REQUIRED ACTION -
Under this line are the records; write out word for word the part that begins at the line containing "camera: 10 degrees right, 15 degrees down" and ends at the line containing "black teapot [379,131,448,191] -> none", and no more.
EXERCISE INPUT below:
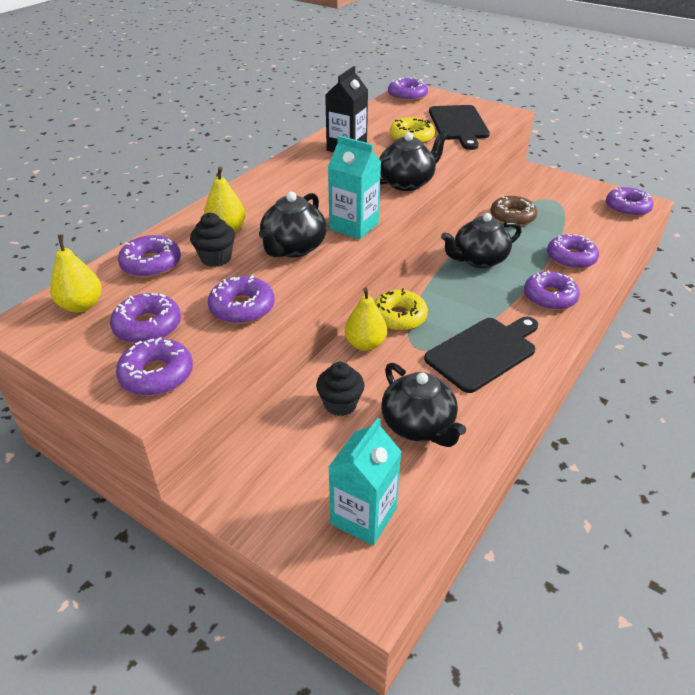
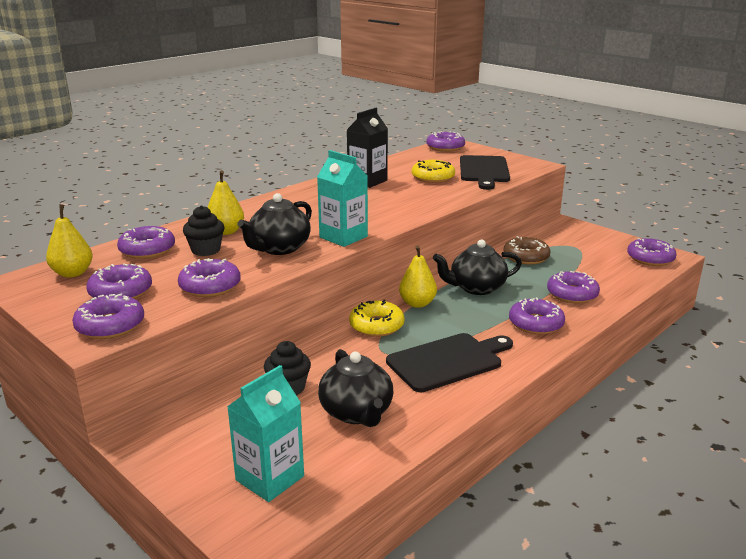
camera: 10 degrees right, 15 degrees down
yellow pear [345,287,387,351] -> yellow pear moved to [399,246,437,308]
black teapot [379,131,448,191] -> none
End of EXERCISE INPUT.
EXERCISE INPUT below:
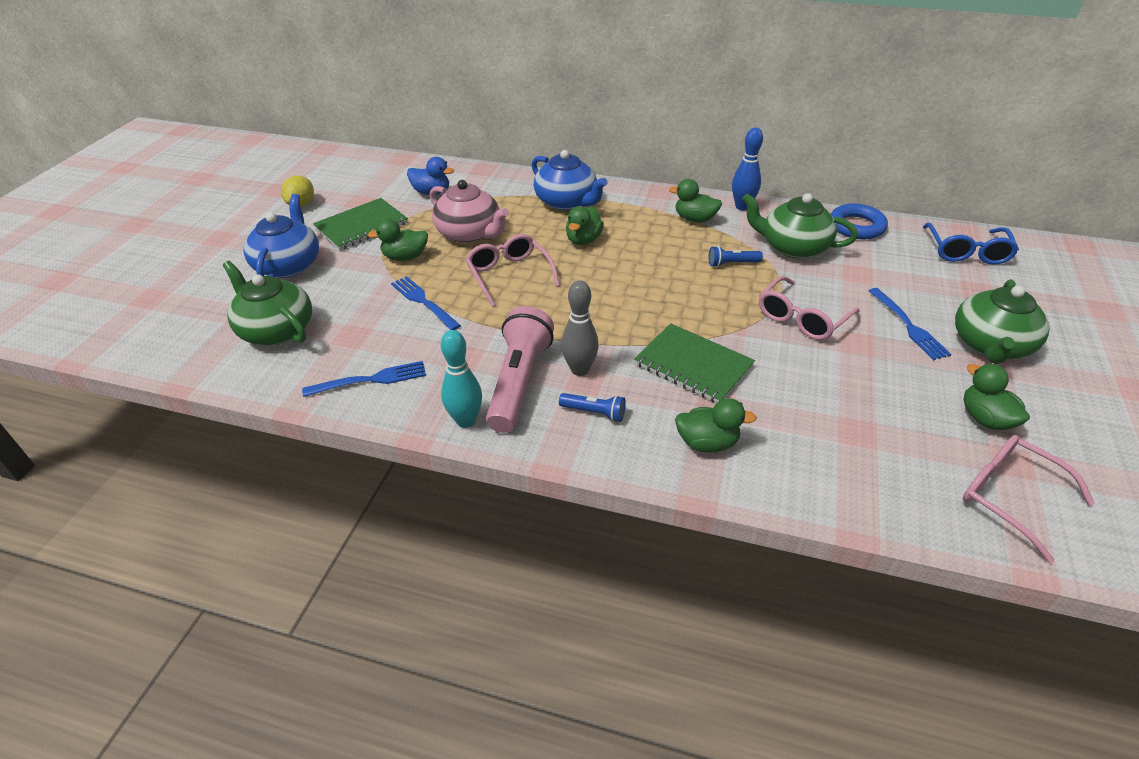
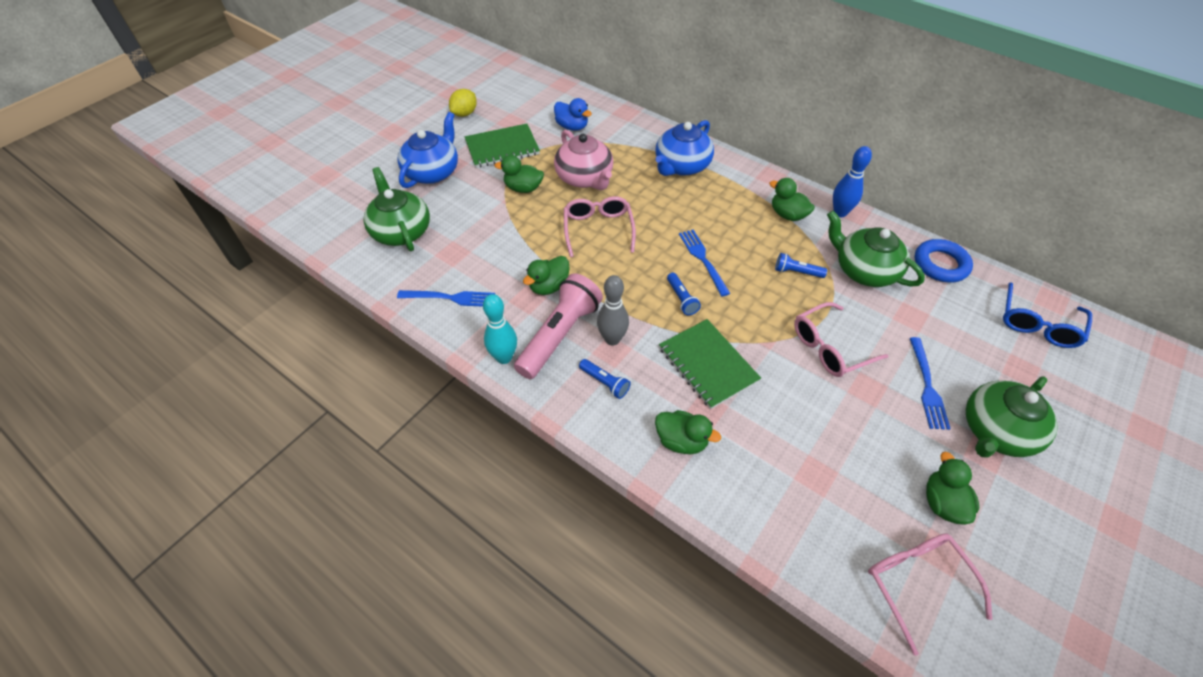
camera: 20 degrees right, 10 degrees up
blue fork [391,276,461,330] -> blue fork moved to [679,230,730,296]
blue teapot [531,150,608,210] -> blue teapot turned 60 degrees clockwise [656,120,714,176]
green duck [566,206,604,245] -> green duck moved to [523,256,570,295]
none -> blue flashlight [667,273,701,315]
End of EXERCISE INPUT.
EXERCISE INPUT below:
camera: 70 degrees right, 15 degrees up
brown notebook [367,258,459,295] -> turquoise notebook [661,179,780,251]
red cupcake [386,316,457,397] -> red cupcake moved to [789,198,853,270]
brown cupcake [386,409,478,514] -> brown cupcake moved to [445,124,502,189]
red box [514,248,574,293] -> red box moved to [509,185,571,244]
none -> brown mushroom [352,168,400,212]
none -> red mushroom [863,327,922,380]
End of EXERCISE INPUT.
OUTPUT OF THE TASK -
camera: 10 degrees right, 15 degrees down
yellow pear [345,287,387,351] -> yellow pear moved to [399,246,437,308]
black teapot [379,131,448,191] -> none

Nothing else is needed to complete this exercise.